__YOUR ASSIGNMENT__: All entries are to be copied verbatim, while the pictures stay out.

__MATERIAL PROVIDED__:
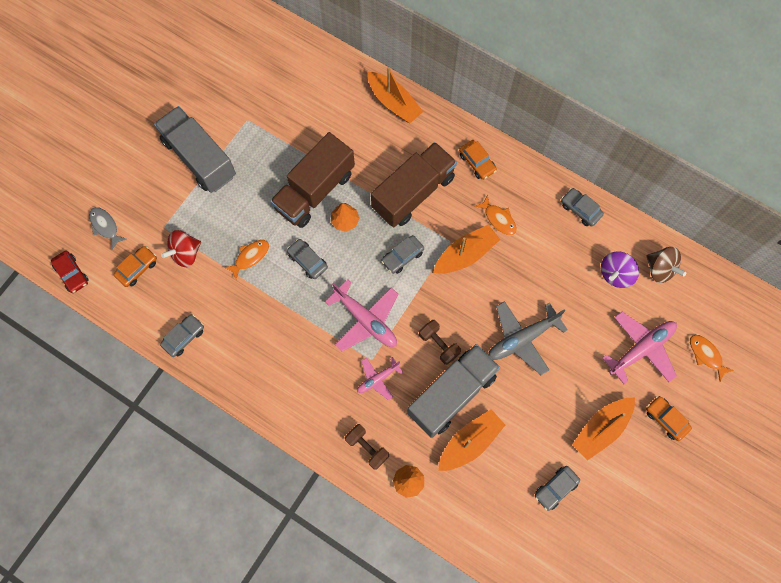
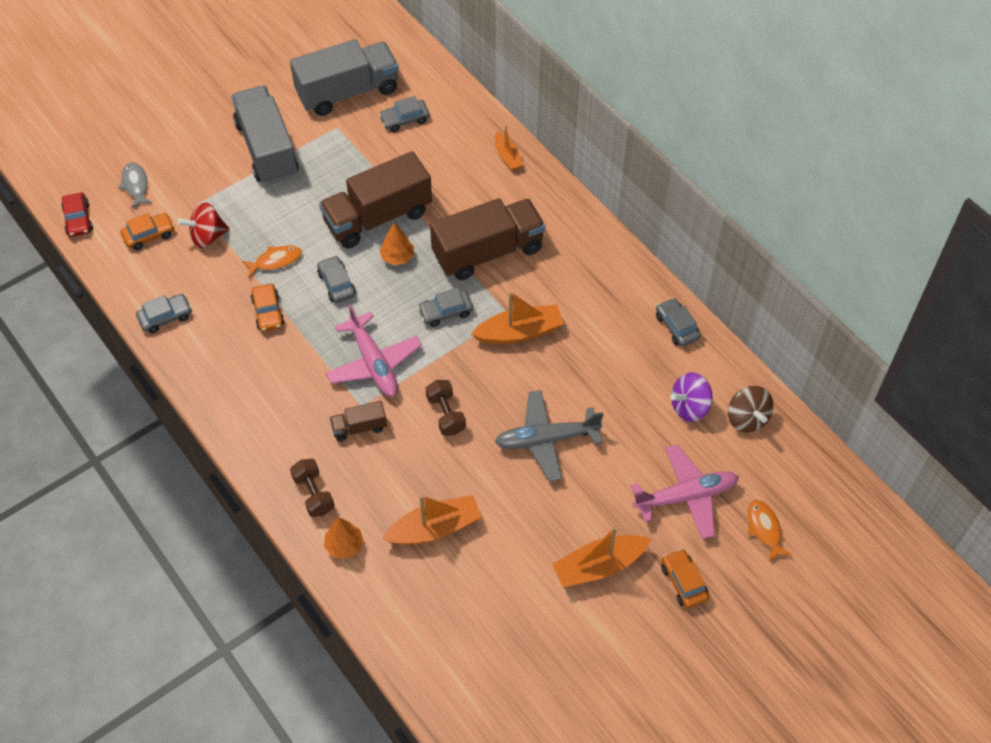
camera: 20 degrees right, 15 degrees down
(378, 379) = (359, 427): pink plane -> brown truck
(394, 102) = (507, 156): orange boat -> orange boat, size x0.60
(452, 394) = (437, 471): grey truck -> grey truck (348, 92)
(477, 162) = (576, 243): orange car -> orange car (268, 312)
(498, 219) = (575, 307): orange fish -> none
(555, 488) = (514, 612): grey car -> grey car (404, 120)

__RESPONSE TO THE EXERCISE__:
camera: 20 degrees right, 15 degrees down
(378, 379) = (359, 427): pink plane -> brown truck
(394, 102) = (507, 156): orange boat -> orange boat, size x0.60
(452, 394) = (437, 471): grey truck -> grey truck (348, 92)
(477, 162) = (576, 243): orange car -> orange car (268, 312)
(498, 219) = (575, 307): orange fish -> none
(555, 488) = (514, 612): grey car -> grey car (404, 120)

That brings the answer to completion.